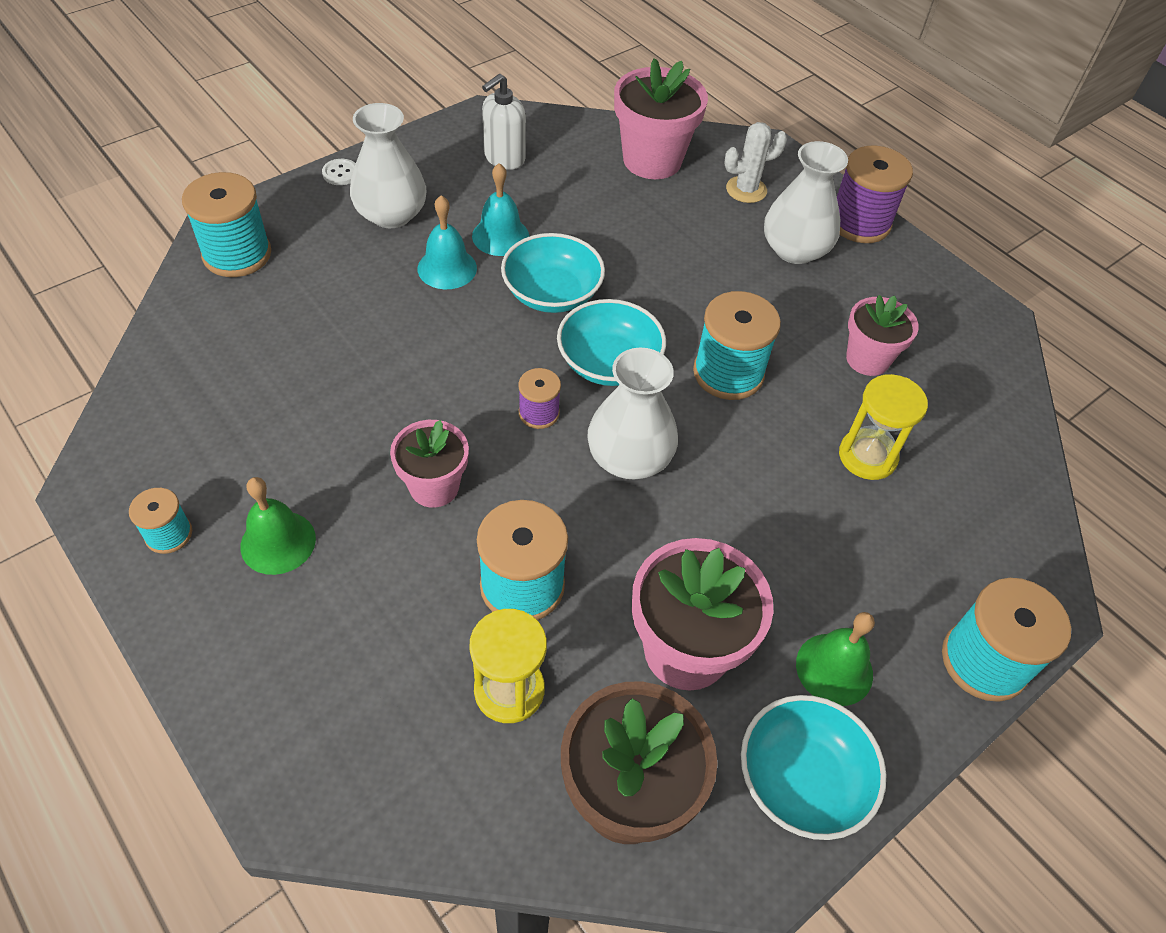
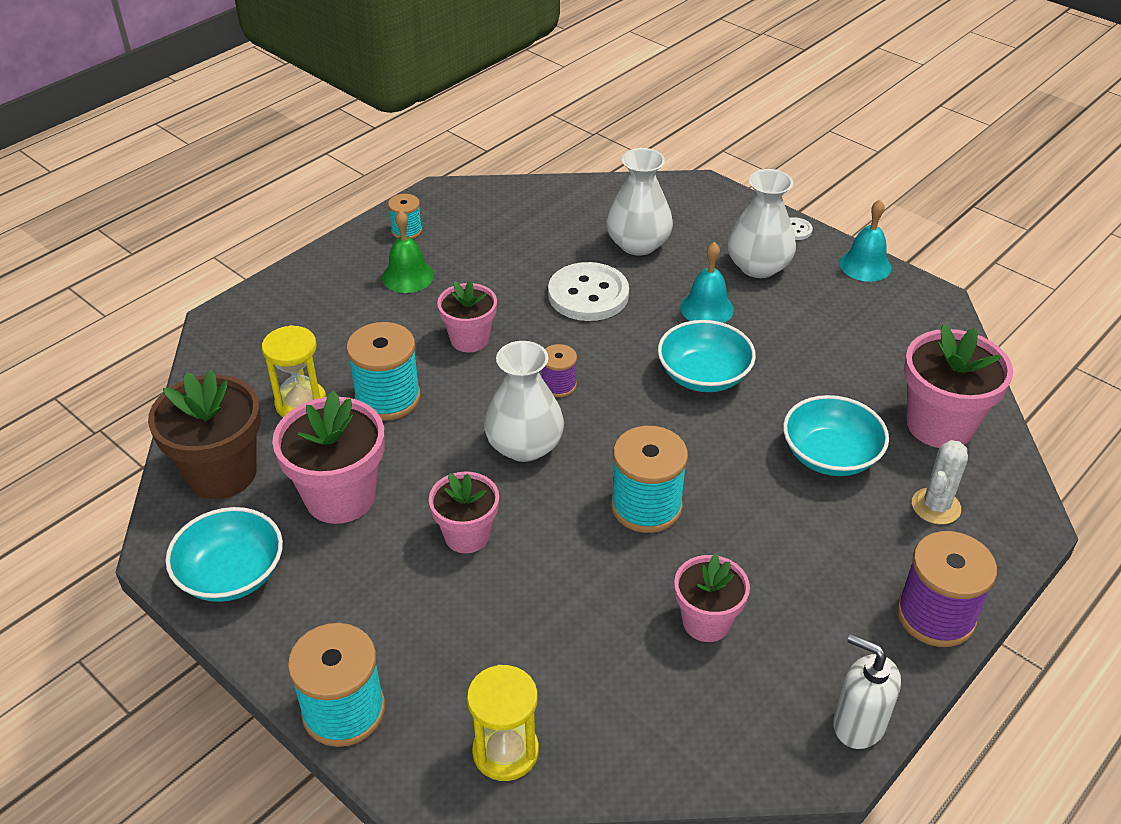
camera: 85 degrees right, 10 degrees down
(237, 254) = (671, 200): turquoise spool -> none
(388, 360) = (588, 294): none -> white button
(500, 236) = (764, 333): turquoise bell -> turquoise bell (865, 265)
(504, 158) = (876, 320): white soap dispenser -> white soap dispenser (858, 724)
(609, 362) = (631, 422): turquoise bowl -> turquoise bowl (830, 455)
(746, 190) = (936, 506): white cactus -> white cactus turned 60 degrees clockwise
(756, 527) = (467, 535): none -> pink flower pot
(795, 250) = (854, 554): white vase -> white vase (638, 244)
(834, 669) = (329, 594): green bell -> none
(867, 456) = (569, 620): yellow hourglass -> yellow hourglass (505, 751)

- - -

EXERCISE DESCRIPTION
If a line above includes the string "none", pick it out.

RESPONSE
(237, 254) = (671, 200): turquoise spool -> none
(388, 360) = (588, 294): none -> white button
(756, 527) = (467, 535): none -> pink flower pot
(834, 669) = (329, 594): green bell -> none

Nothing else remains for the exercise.